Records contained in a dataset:
= = =
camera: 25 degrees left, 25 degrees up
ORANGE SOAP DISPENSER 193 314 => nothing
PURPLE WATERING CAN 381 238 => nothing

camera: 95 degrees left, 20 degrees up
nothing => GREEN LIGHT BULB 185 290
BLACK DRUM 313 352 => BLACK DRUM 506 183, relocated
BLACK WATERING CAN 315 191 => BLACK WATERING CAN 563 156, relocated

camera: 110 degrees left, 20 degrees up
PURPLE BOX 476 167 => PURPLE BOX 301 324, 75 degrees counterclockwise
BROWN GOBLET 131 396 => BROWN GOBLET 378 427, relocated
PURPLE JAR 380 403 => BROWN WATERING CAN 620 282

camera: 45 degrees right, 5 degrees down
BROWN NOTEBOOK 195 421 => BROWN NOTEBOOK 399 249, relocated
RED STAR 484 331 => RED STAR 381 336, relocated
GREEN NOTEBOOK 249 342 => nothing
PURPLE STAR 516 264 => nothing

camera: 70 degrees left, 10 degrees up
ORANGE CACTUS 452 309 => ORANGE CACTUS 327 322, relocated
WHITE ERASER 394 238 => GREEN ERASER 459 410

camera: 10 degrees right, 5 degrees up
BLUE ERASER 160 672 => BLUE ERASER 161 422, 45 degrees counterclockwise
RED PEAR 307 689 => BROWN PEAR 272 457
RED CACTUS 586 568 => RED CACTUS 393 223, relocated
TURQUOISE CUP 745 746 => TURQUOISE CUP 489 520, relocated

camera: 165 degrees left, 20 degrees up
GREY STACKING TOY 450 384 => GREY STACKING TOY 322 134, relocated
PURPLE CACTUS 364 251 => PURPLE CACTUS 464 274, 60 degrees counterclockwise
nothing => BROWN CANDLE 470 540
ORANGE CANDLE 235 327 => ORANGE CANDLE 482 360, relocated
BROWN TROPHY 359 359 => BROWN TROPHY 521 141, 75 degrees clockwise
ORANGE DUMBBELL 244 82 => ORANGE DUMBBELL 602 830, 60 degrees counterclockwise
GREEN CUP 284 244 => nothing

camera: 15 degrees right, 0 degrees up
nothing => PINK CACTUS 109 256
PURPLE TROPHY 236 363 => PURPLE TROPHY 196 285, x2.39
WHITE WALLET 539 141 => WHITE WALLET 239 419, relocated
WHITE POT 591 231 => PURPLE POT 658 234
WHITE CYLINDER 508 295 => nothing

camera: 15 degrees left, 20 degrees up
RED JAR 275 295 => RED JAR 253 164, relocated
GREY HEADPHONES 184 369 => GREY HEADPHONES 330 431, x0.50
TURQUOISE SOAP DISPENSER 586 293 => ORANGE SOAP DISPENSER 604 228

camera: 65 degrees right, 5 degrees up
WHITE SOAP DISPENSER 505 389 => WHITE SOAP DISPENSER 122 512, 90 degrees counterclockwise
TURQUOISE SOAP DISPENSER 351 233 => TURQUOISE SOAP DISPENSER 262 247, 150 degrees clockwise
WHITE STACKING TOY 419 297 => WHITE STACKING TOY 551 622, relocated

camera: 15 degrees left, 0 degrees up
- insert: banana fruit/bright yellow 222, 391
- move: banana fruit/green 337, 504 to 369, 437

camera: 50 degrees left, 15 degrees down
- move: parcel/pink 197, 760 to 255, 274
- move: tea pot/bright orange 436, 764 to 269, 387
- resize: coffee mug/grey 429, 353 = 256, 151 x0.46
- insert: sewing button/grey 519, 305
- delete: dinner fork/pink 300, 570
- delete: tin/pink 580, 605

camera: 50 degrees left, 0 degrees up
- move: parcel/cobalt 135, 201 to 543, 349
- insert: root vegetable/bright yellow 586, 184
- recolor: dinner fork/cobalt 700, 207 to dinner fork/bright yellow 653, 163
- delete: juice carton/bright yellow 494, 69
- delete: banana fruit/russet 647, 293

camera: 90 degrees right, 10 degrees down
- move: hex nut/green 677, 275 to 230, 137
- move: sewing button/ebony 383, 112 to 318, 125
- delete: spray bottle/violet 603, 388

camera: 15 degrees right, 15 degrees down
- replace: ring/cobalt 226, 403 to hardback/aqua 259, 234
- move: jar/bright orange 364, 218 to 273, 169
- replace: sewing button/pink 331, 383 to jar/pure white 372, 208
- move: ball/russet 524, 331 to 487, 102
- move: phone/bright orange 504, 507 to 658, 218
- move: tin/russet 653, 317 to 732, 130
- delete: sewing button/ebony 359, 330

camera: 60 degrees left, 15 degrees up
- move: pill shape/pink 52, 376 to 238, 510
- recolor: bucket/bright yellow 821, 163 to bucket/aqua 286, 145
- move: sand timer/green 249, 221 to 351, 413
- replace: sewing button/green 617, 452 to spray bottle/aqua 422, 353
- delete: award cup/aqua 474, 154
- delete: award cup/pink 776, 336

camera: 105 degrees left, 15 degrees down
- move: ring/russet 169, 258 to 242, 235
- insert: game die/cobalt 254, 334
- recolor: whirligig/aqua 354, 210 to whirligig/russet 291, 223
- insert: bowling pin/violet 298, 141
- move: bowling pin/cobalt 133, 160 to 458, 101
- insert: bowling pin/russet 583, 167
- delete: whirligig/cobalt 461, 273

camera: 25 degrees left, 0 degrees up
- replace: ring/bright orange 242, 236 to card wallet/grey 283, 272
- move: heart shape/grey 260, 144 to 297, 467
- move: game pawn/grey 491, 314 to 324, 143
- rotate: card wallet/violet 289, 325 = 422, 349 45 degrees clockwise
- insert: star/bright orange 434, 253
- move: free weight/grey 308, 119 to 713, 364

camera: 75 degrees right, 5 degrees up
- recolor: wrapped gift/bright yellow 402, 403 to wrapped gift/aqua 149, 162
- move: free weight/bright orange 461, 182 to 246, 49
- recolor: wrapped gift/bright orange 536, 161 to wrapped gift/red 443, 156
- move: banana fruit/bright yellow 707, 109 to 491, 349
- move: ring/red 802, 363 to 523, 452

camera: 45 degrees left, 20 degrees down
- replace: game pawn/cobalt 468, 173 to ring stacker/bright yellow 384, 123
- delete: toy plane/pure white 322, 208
= = =
Requirement: From the first line above through the line that contains "PURPLE JAR 380", quote each line exactly. Output nothing more.

Problem solution:
camera: 25 degrees left, 25 degrees up
ORANGE SOAP DISPENSER 193 314 => nothing
PURPLE WATERING CAN 381 238 => nothing

camera: 95 degrees left, 20 degrees up
nothing => GREEN LIGHT BULB 185 290
BLACK DRUM 313 352 => BLACK DRUM 506 183, relocated
BLACK WATERING CAN 315 191 => BLACK WATERING CAN 563 156, relocated

camera: 110 degrees left, 20 degrees up
PURPLE BOX 476 167 => PURPLE BOX 301 324, 75 degrees counterclockwise
BROWN GOBLET 131 396 => BROWN GOBLET 378 427, relocated
PURPLE JAR 380 403 => BROWN WATERING CAN 620 282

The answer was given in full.